Object tracking records
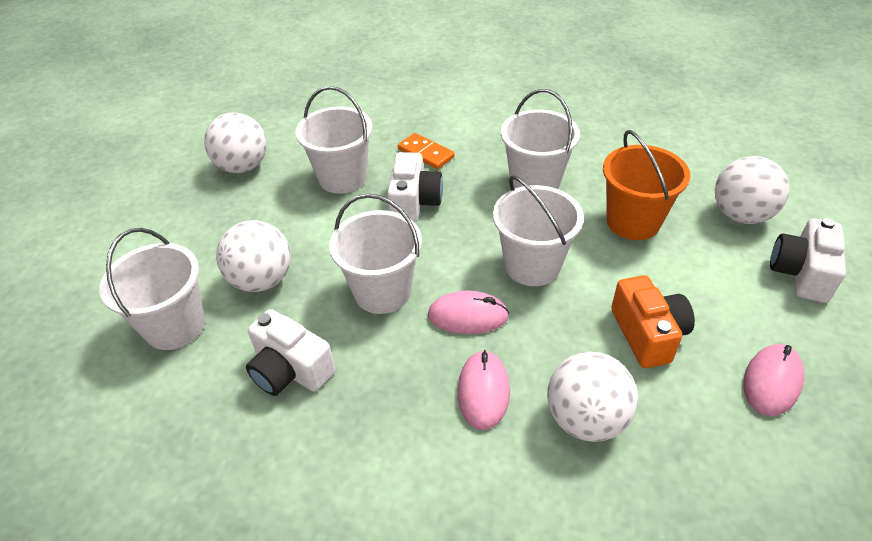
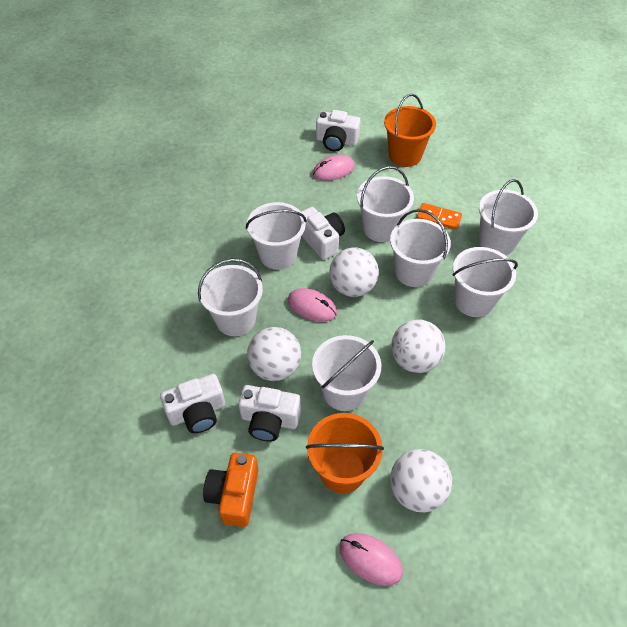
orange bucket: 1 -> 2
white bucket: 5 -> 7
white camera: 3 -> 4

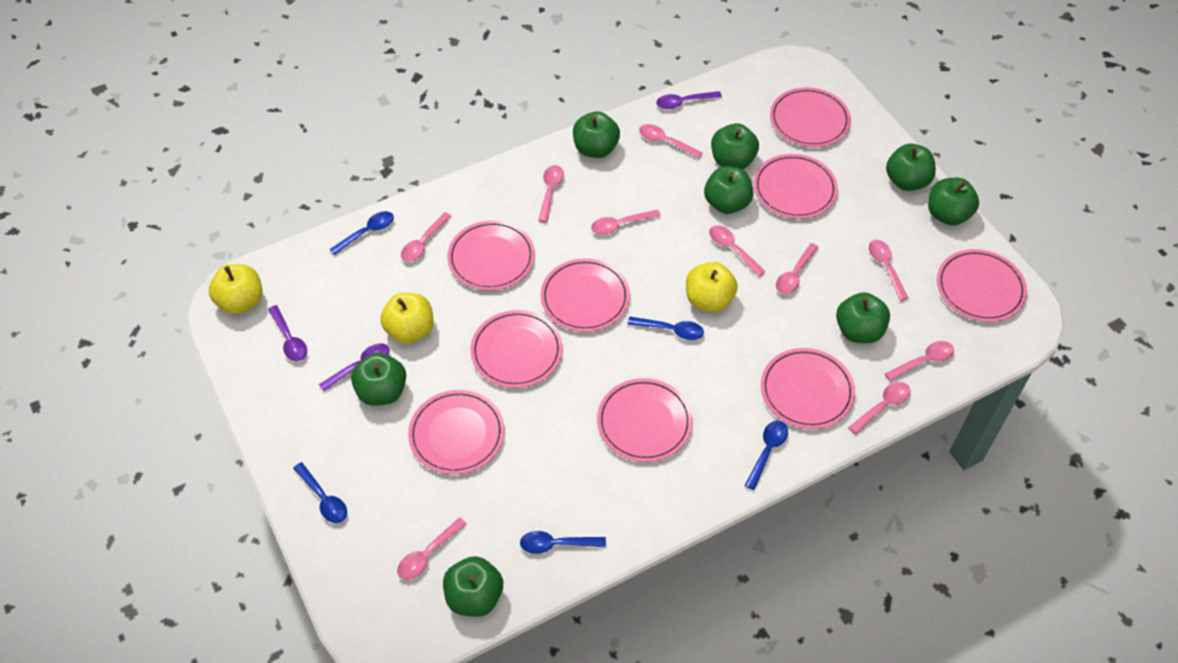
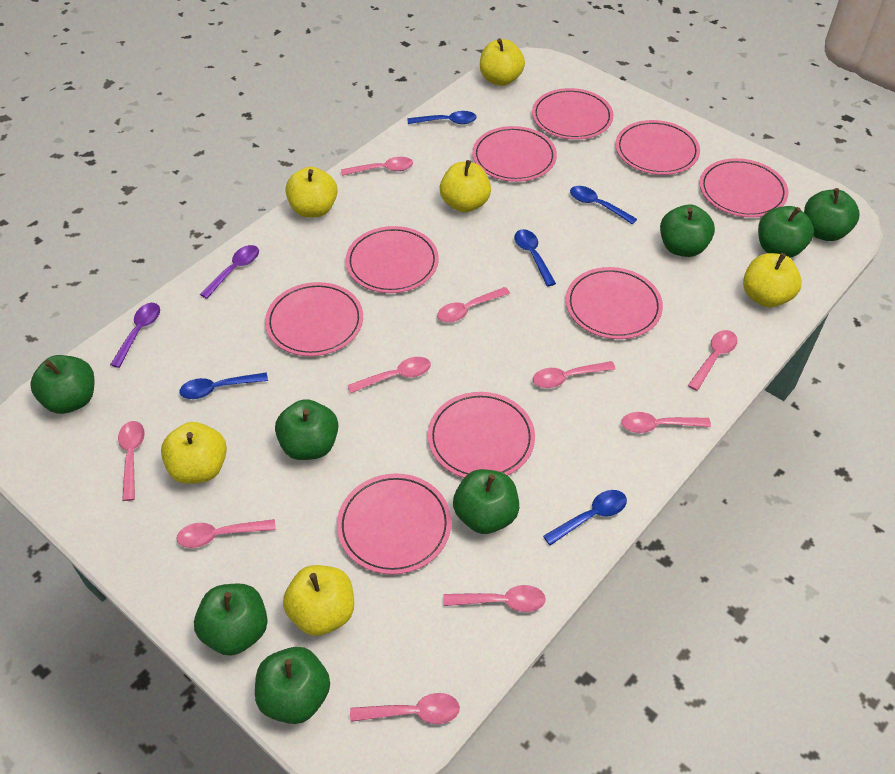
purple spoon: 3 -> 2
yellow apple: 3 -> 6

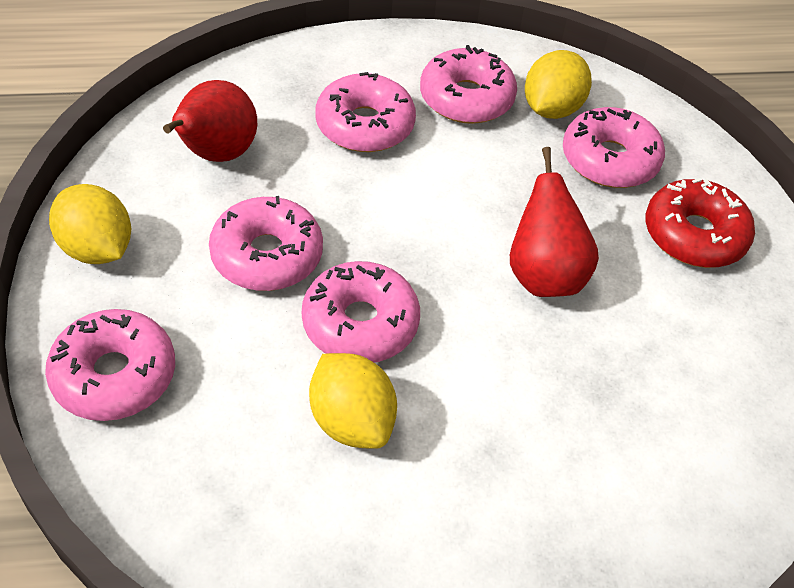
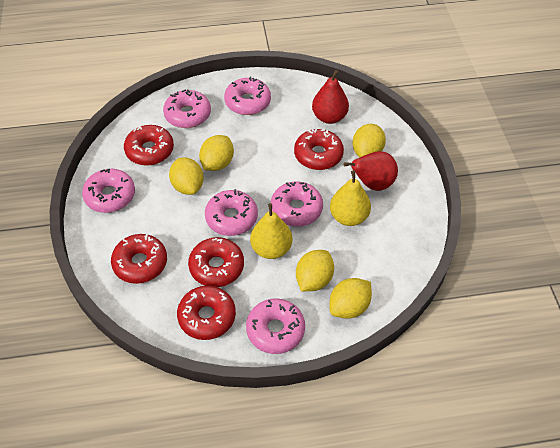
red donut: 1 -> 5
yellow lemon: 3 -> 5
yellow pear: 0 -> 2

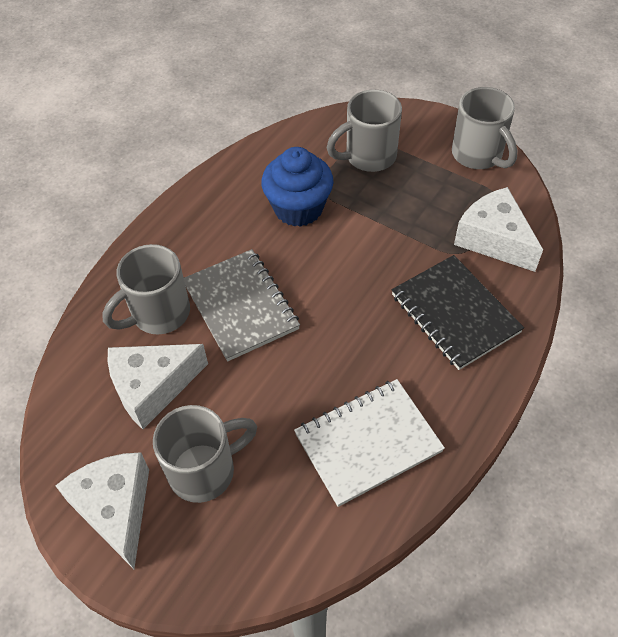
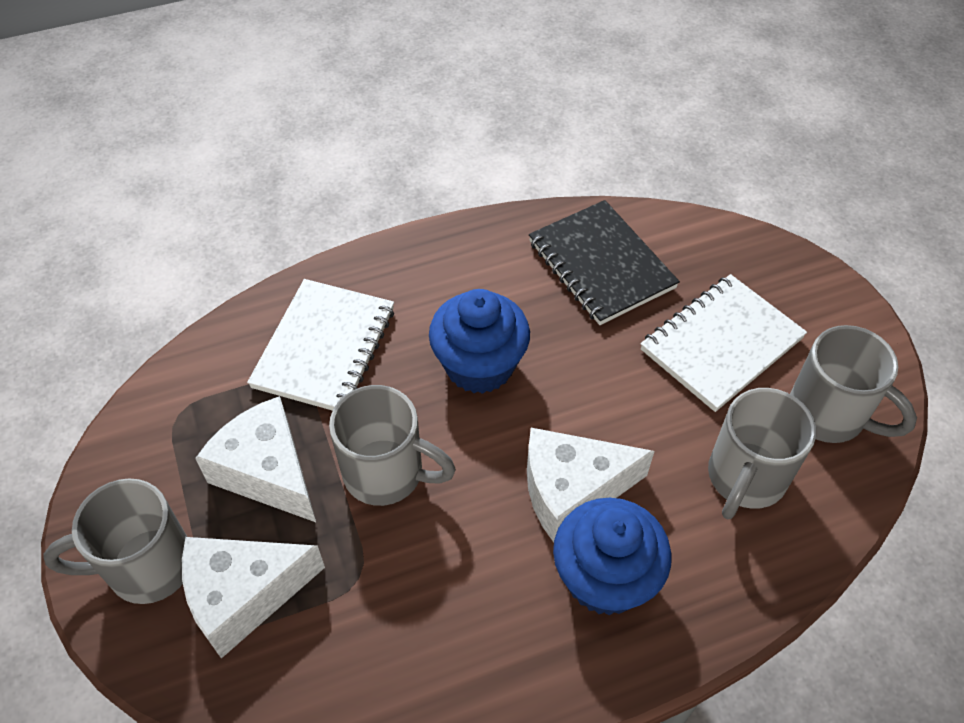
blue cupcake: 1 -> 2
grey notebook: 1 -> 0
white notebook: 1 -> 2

→ Exercise instructions
None of the pictures belong in the result. Print exactly the lines from the one containing "white bucket: 5 -> 7" through the final line of the entries.

→ Solution for this problem
white bucket: 5 -> 7
white camera: 3 -> 4

purple spoon: 3 -> 2
yellow apple: 3 -> 6

red donut: 1 -> 5
yellow lemon: 3 -> 5
yellow pear: 0 -> 2

blue cupcake: 1 -> 2
grey notebook: 1 -> 0
white notebook: 1 -> 2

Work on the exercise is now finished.